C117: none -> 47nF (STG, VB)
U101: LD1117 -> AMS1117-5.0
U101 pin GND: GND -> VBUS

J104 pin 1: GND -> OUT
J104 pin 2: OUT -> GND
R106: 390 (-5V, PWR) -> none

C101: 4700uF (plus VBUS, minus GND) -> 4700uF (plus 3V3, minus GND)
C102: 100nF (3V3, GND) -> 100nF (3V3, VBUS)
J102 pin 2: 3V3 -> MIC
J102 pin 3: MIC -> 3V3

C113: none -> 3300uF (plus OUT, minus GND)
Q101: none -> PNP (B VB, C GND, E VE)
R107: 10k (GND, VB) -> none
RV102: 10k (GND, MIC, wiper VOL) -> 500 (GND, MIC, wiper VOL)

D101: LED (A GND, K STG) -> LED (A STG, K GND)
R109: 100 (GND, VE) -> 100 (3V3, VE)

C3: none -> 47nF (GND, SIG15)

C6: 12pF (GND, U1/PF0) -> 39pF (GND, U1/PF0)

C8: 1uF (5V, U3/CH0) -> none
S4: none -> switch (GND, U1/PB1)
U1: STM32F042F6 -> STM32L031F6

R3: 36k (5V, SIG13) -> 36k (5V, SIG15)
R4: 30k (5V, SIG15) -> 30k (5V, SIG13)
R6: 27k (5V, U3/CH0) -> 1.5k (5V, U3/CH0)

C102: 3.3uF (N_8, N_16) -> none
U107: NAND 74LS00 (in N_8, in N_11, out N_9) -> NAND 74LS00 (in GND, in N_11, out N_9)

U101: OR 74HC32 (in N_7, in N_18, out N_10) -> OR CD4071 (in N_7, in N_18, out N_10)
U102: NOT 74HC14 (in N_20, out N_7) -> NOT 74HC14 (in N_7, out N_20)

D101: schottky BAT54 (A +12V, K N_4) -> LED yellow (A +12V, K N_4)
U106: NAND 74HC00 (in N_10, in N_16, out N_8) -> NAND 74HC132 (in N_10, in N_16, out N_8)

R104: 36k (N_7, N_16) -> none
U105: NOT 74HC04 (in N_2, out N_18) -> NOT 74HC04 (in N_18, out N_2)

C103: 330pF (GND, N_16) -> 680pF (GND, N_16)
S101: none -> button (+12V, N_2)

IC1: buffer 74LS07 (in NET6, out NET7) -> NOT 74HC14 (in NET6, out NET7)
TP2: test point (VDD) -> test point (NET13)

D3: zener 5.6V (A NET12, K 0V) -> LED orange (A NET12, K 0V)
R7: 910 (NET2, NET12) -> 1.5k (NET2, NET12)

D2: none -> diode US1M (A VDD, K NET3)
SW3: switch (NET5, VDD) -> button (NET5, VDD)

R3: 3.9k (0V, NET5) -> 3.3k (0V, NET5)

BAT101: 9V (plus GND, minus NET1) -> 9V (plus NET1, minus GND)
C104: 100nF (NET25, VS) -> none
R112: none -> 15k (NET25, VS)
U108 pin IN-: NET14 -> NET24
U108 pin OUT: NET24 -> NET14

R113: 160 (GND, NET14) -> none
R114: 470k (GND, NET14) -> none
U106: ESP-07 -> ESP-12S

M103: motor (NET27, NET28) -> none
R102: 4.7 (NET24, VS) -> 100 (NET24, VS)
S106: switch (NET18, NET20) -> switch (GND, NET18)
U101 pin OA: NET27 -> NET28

Your assignment:
Type out the material above once more, exactly.

Answer space:
C117: none -> 47nF (STG, VB)
U101: LD1117 -> AMS1117-5.0
U101 pin GND: GND -> VBUS

J104 pin 1: GND -> OUT
J104 pin 2: OUT -> GND
R106: 390 (-5V, PWR) -> none

C101: 4700uF (plus VBUS, minus GND) -> 4700uF (plus 3V3, minus GND)
C102: 100nF (3V3, GND) -> 100nF (3V3, VBUS)
J102 pin 2: 3V3 -> MIC
J102 pin 3: MIC -> 3V3

C113: none -> 3300uF (plus OUT, minus GND)
Q101: none -> PNP (B VB, C GND, E VE)
R107: 10k (GND, VB) -> none
RV102: 10k (GND, MIC, wiper VOL) -> 500 (GND, MIC, wiper VOL)

D101: LED (A GND, K STG) -> LED (A STG, K GND)
R109: 100 (GND, VE) -> 100 (3V3, VE)

C3: none -> 47nF (GND, SIG15)

C6: 12pF (GND, U1/PF0) -> 39pF (GND, U1/PF0)

C8: 1uF (5V, U3/CH0) -> none
S4: none -> switch (GND, U1/PB1)
U1: STM32F042F6 -> STM32L031F6

R3: 36k (5V, SIG13) -> 36k (5V, SIG15)
R4: 30k (5V, SIG15) -> 30k (5V, SIG13)
R6: 27k (5V, U3/CH0) -> 1.5k (5V, U3/CH0)

C102: 3.3uF (N_8, N_16) -> none
U107: NAND 74LS00 (in N_8, in N_11, out N_9) -> NAND 74LS00 (in GND, in N_11, out N_9)

U101: OR 74HC32 (in N_7, in N_18, out N_10) -> OR CD4071 (in N_7, in N_18, out N_10)
U102: NOT 74HC14 (in N_20, out N_7) -> NOT 74HC14 (in N_7, out N_20)

D101: schottky BAT54 (A +12V, K N_4) -> LED yellow (A +12V, K N_4)
U106: NAND 74HC00 (in N_10, in N_16, out N_8) -> NAND 74HC132 (in N_10, in N_16, out N_8)

R104: 36k (N_7, N_16) -> none
U105: NOT 74HC04 (in N_2, out N_18) -> NOT 74HC04 (in N_18, out N_2)

C103: 330pF (GND, N_16) -> 680pF (GND, N_16)
S101: none -> button (+12V, N_2)

IC1: buffer 74LS07 (in NET6, out NET7) -> NOT 74HC14 (in NET6, out NET7)
TP2: test point (VDD) -> test point (NET13)

D3: zener 5.6V (A NET12, K 0V) -> LED orange (A NET12, K 0V)
R7: 910 (NET2, NET12) -> 1.5k (NET2, NET12)

D2: none -> diode US1M (A VDD, K NET3)
SW3: switch (NET5, VDD) -> button (NET5, VDD)

R3: 3.9k (0V, NET5) -> 3.3k (0V, NET5)

BAT101: 9V (plus GND, minus NET1) -> 9V (plus NET1, minus GND)
C104: 100nF (NET25, VS) -> none
R112: none -> 15k (NET25, VS)
U108 pin IN-: NET14 -> NET24
U108 pin OUT: NET24 -> NET14

R113: 160 (GND, NET14) -> none
R114: 470k (GND, NET14) -> none
U106: ESP-07 -> ESP-12S

M103: motor (NET27, NET28) -> none
R102: 4.7 (NET24, VS) -> 100 (NET24, VS)
S106: switch (NET18, NET20) -> switch (GND, NET18)
U101 pin OA: NET27 -> NET28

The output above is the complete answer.